Supplied entries START

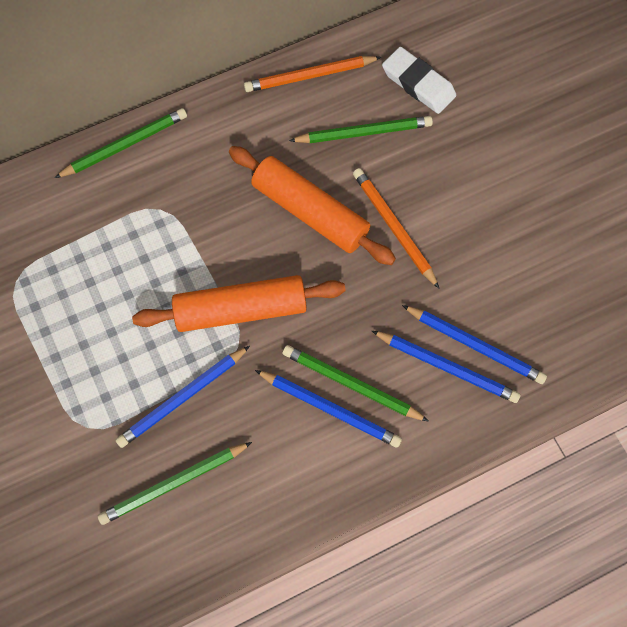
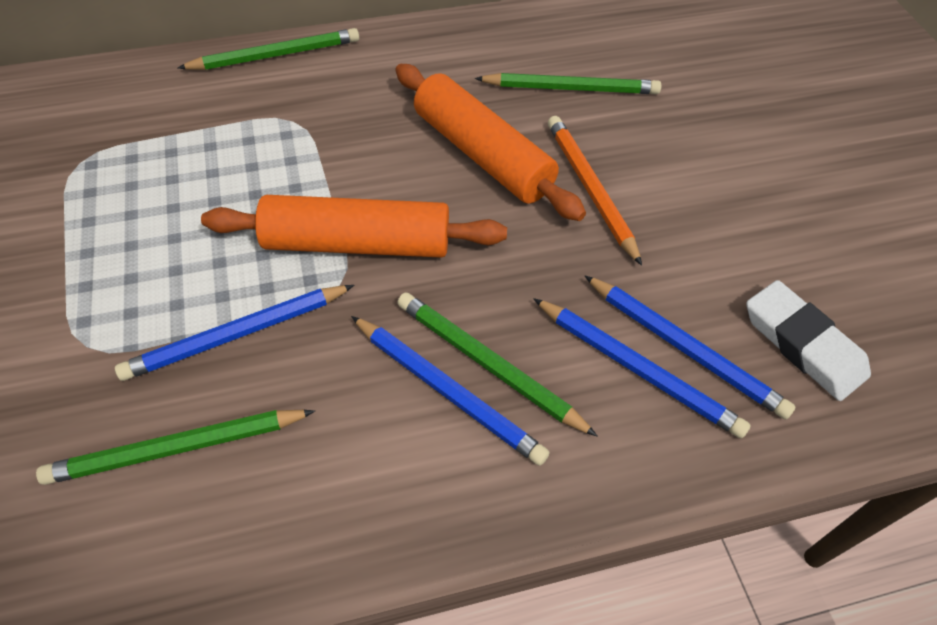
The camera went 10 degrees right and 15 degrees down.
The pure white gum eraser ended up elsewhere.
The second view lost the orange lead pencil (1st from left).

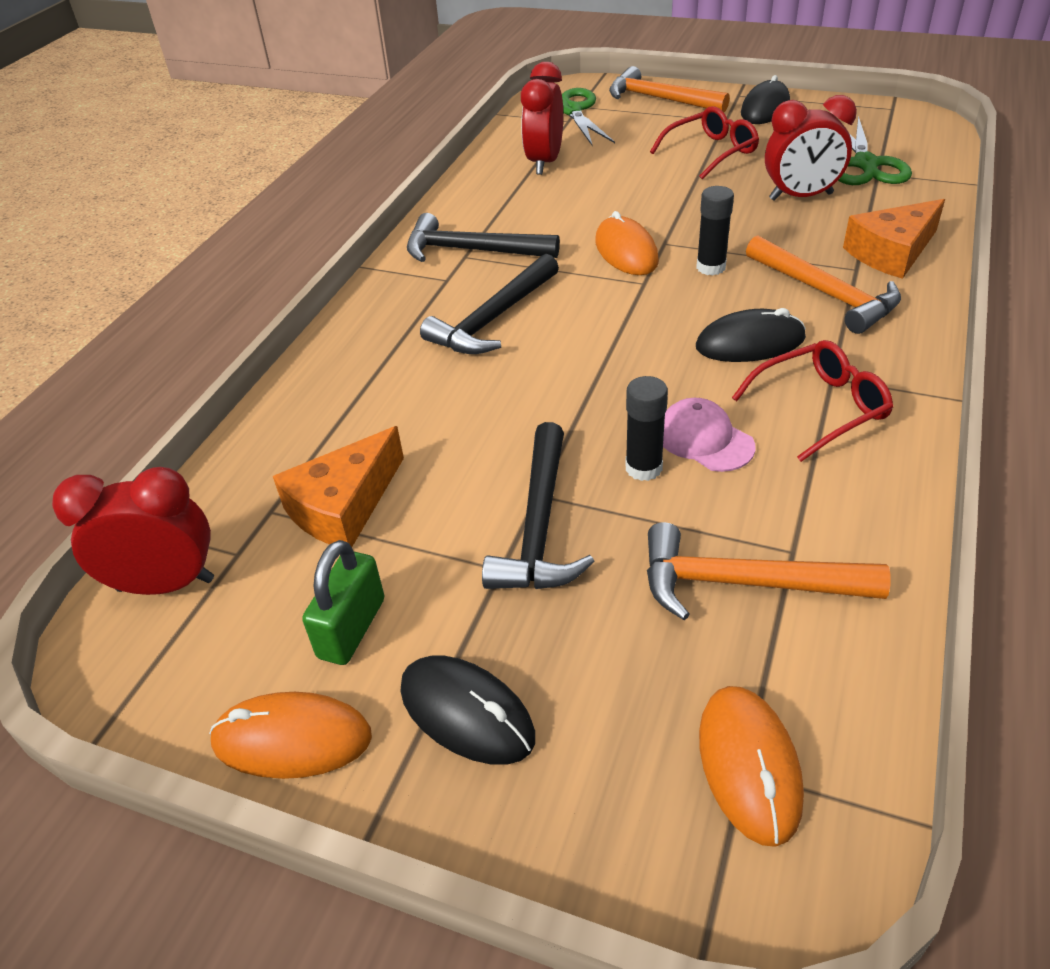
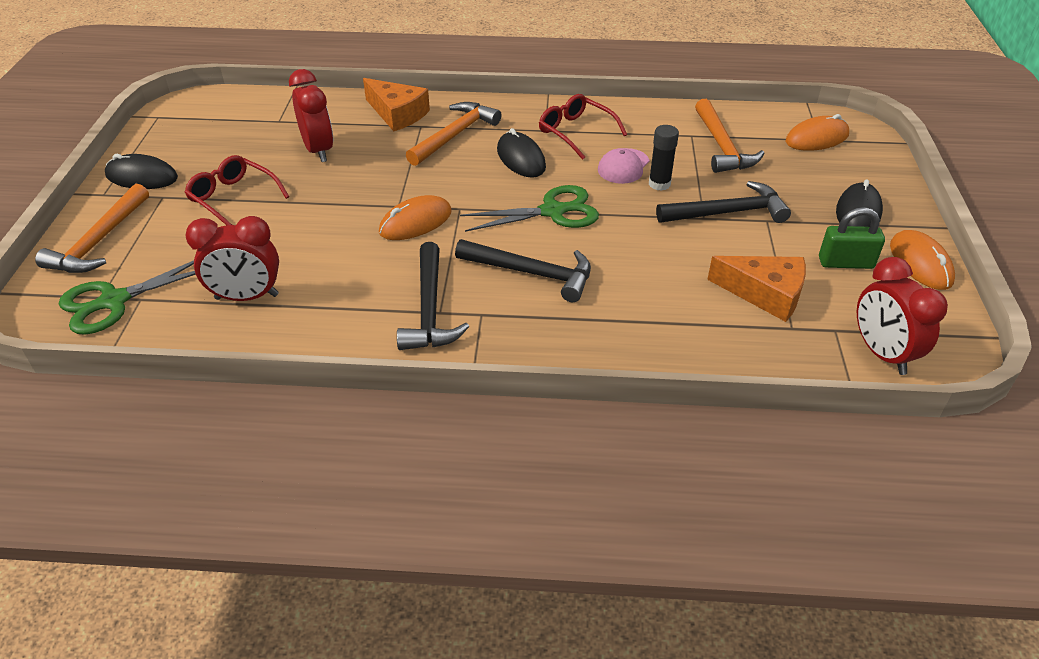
The camera went 110 degrees left and 0 degrees up.
The leaf-green shears (2nd from left) ended up elsewhere.
The second view lost the ebony glue (2nd from left).

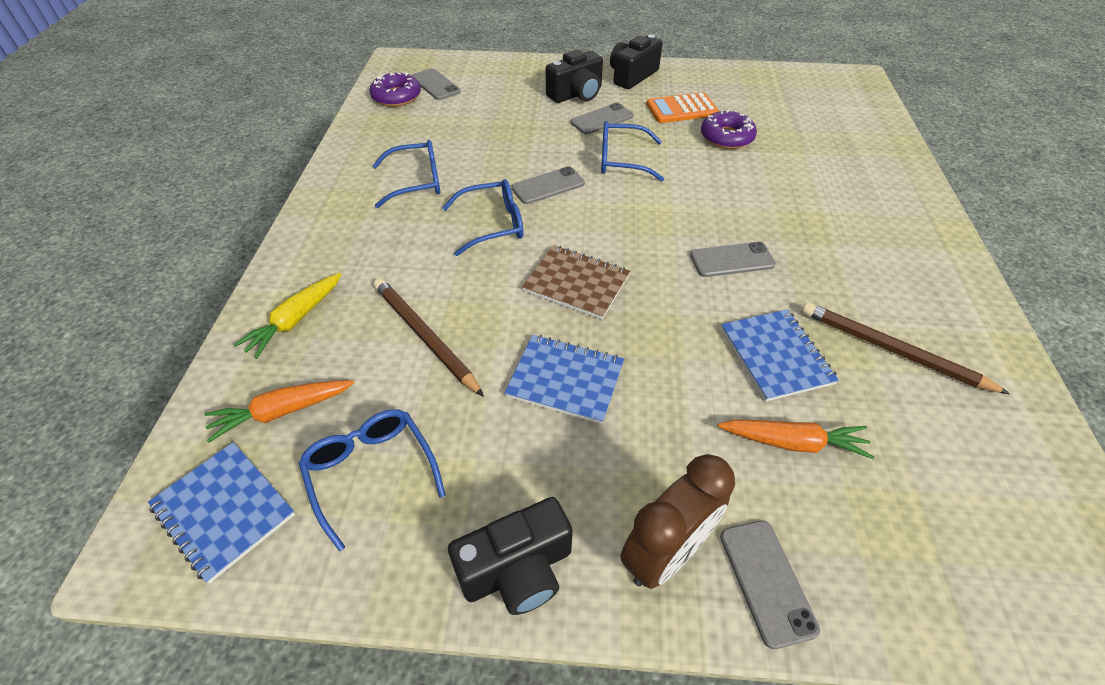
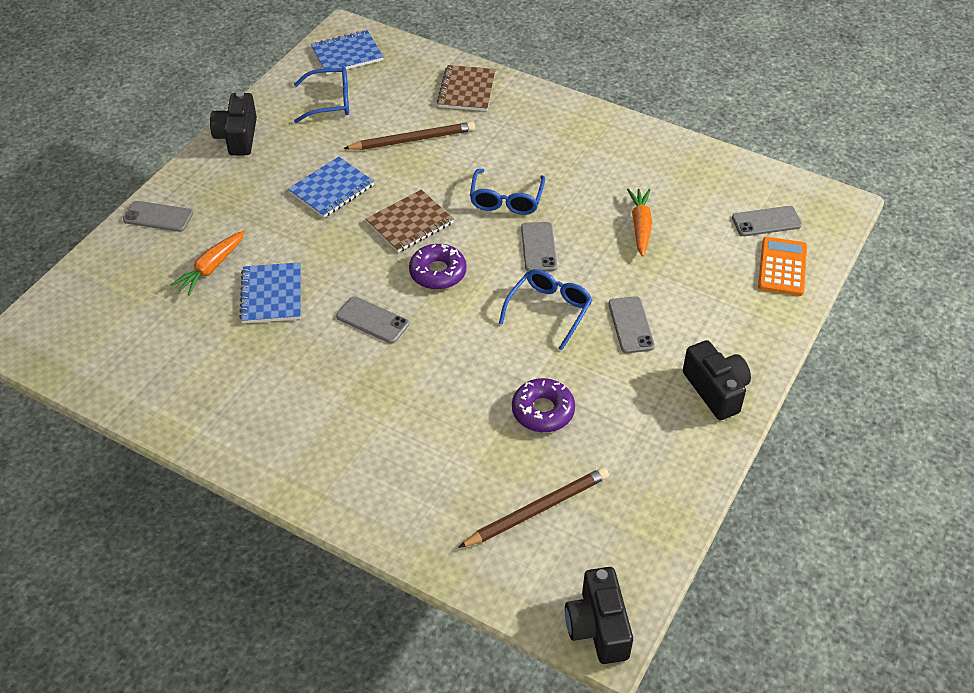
The camera went 115 degrees right and 0 degrees up.
The ebony photo camera (2nd from left) ended up elsewhere.
The royal purple doughnut (1st from left) ended up elsewhere.
The orange calculator ended up elsewhere.
The second view lost the royal blue spectacles (2nd from left).
The grey mobile phone (4th from left in the first image) ended up facing another way, 75 degrees counterclockwise from before.
Where the golden carrot stood, the brown notebook (2nd from left) came to stand.
The brown lead pencil (2nd from left) ended up elsewhere.
The royal blue notebook (3rd from left in the first image) ended up facing another way, 75 degrees clockwise from before.
The orange carrot (1st from left in the first image) ended up elsewhere.
The second view lost the brown bedside clock.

Supplied entries END

**Required work**: An exact retyping of the entries, without images, is the required answer.

**Worked solution**:
The camera went 10 degrees right and 15 degrees down.
The pure white gum eraser ended up elsewhere.
The second view lost the orange lead pencil (1st from left).

The camera went 110 degrees left and 0 degrees up.
The leaf-green shears (2nd from left) ended up elsewhere.
The second view lost the ebony glue (2nd from left).

The camera went 115 degrees right and 0 degrees up.
The ebony photo camera (2nd from left) ended up elsewhere.
The royal purple doughnut (1st from left) ended up elsewhere.
The orange calculator ended up elsewhere.
The second view lost the royal blue spectacles (2nd from left).
The grey mobile phone (4th from left in the first image) ended up facing another way, 75 degrees counterclockwise from before.
Where the golden carrot stood, the brown notebook (2nd from left) came to stand.
The brown lead pencil (2nd from left) ended up elsewhere.
The royal blue notebook (3rd from left in the first image) ended up facing another way, 75 degrees clockwise from before.
The orange carrot (1st from left in the first image) ended up elsewhere.
The second view lost the brown bedside clock.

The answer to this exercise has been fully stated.